Work to complete ▸ Reproduce only the lines from the one containing "camera: 15 degrees left, 5 degrees up" through the end of the data, exactly as they stand.

------ Task data ------

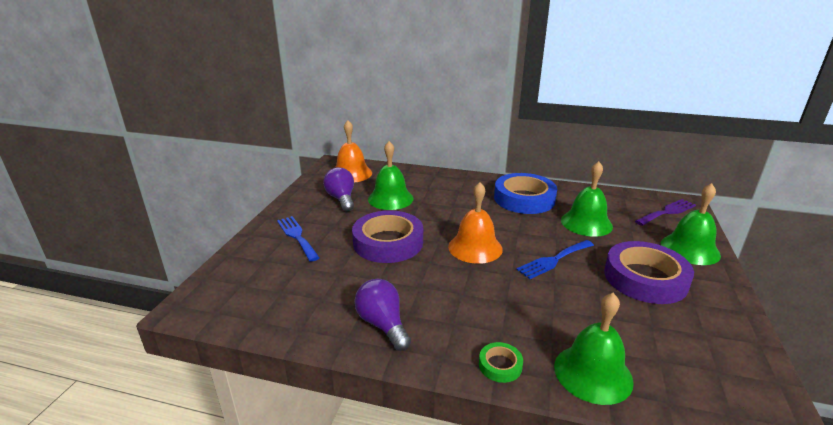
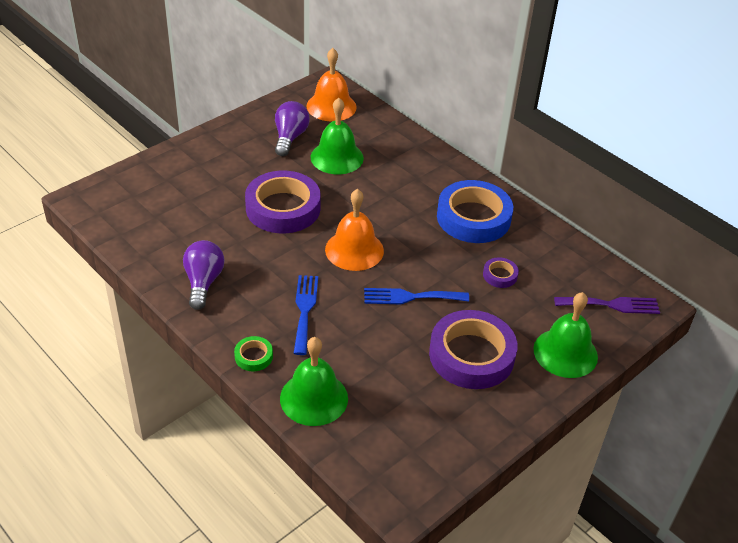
camera: 30 degrees right, 15 degrees up
(297, 236) = (212, 165): blue fork -> blue fork (305, 310)
(586, 223) = (500, 275): green bell -> purple tape

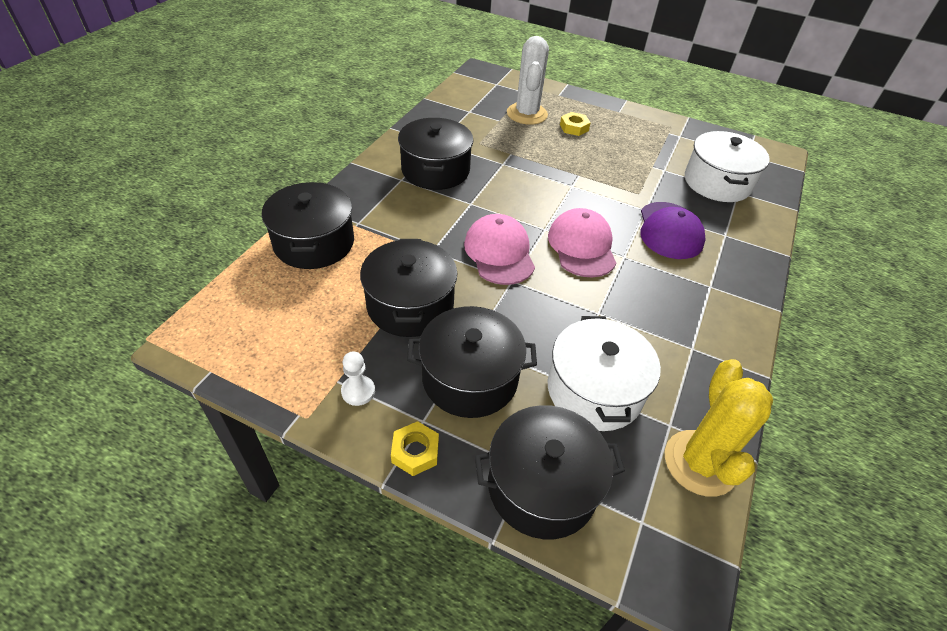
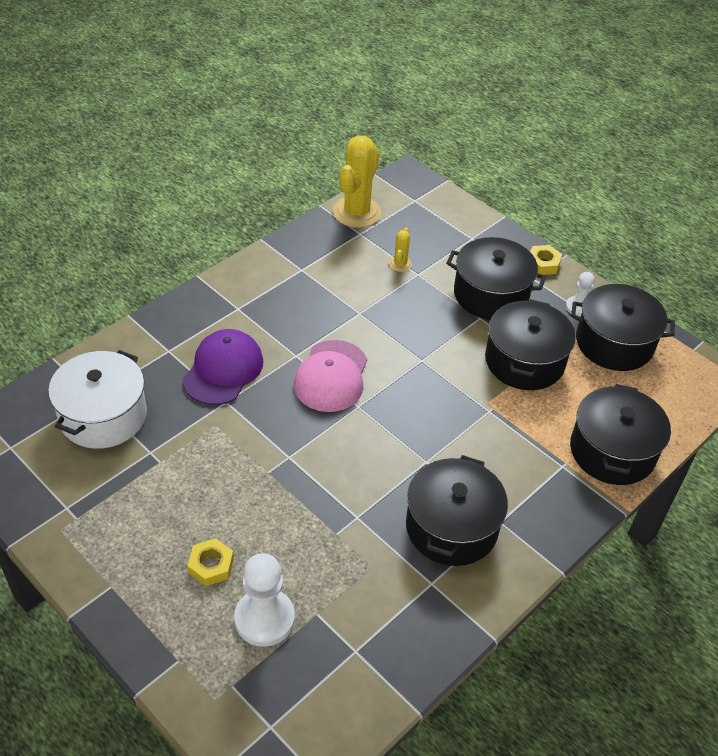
camera: 160 degrees left, 0 degrees up
(499, 253) = (421, 391): pink cap -> none
(527, 114) = (264, 618): white cactus -> white pawn
(542, 486) = (466, 228): black pot -> black pot (614, 343)
(594, 390) = (400, 264): white pot -> yellow cactus

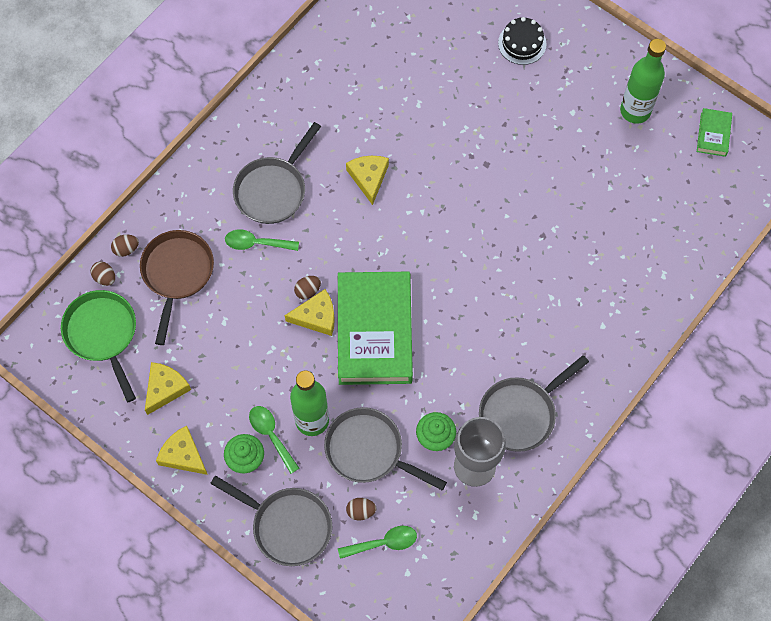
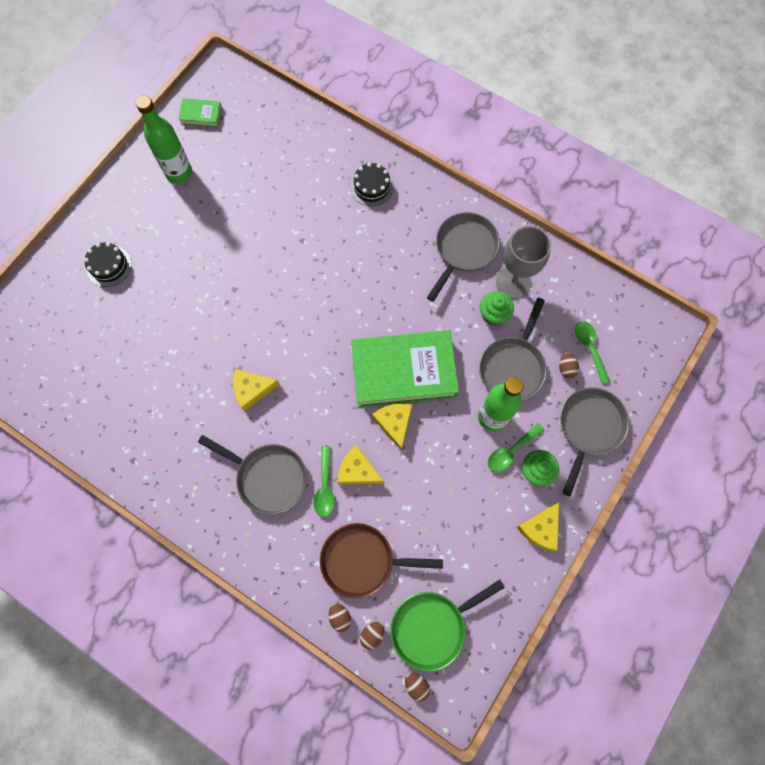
camera: 95 degrees left, 5 degrees up
(165, 388) = (479, 555): yellow cheese -> yellow cheese (357, 470)
(308, 291) = (370, 433): brown egg -> brown egg (416, 685)
(521, 413) = (463, 250): grey pan -> grey pan turned 105 degrees counterclockwise
(610, 316) = (372, 187): none -> black cake

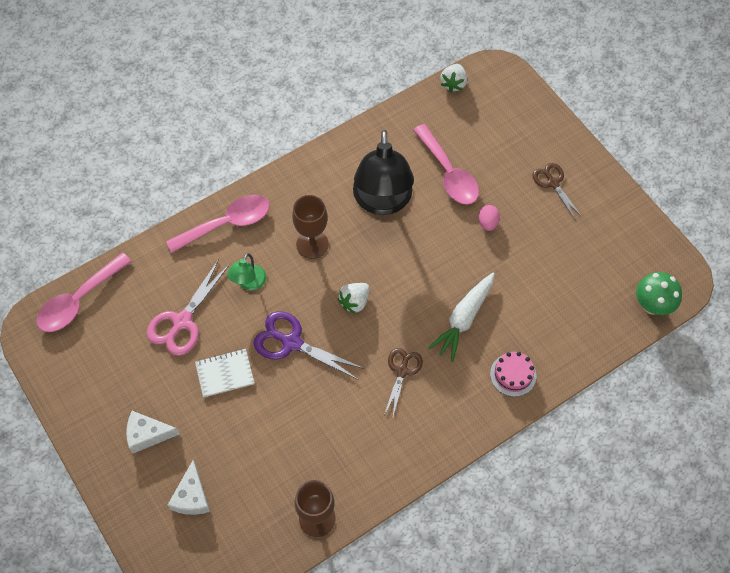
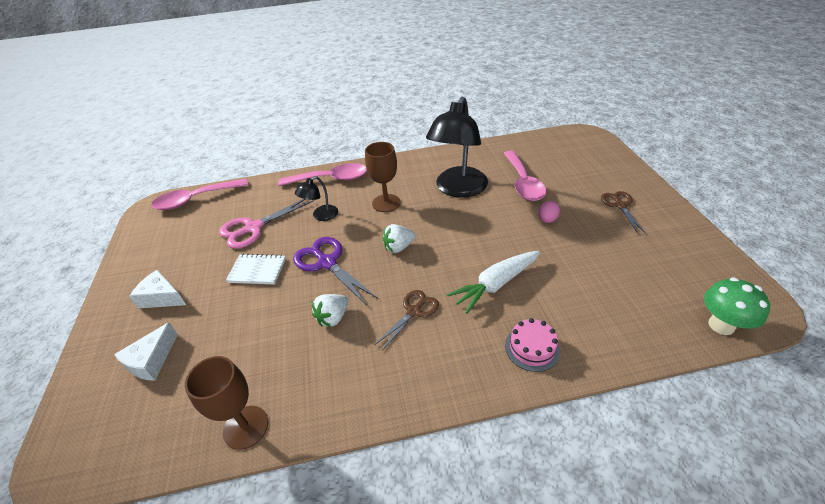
camera: 25 degrees right, 20 degrees down
(249, 283) = (321, 216): green lamp -> black lamp
(453, 84) = (547, 136): white strawberry -> white strawberry (333, 318)

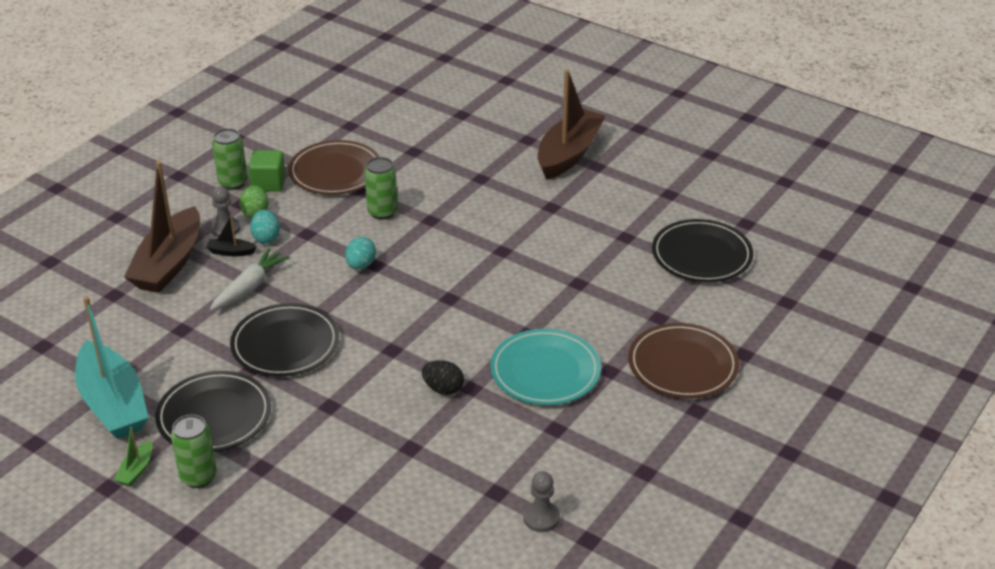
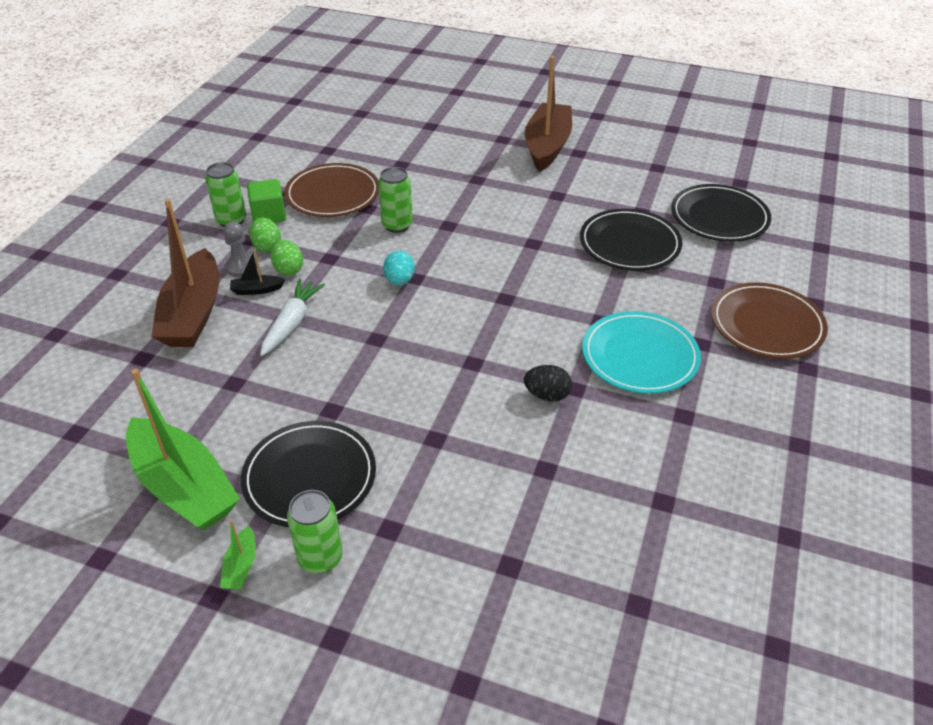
camera: 15 degrees left, 5 degrees up
(113, 403) = (184, 487): turquoise boat -> green boat
(266, 238) = (288, 269): turquoise egg -> green egg
(285, 344) = (356, 378): black plate -> black plate (629, 244)
(541, 518) = (726, 521): grey pawn -> none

------

Response ▸
camera: 15 degrees left, 5 degrees up
(113, 403) = (184, 487): turquoise boat -> green boat
(266, 238) = (288, 269): turquoise egg -> green egg
(285, 344) = (356, 378): black plate -> black plate (629, 244)
(541, 518) = (726, 521): grey pawn -> none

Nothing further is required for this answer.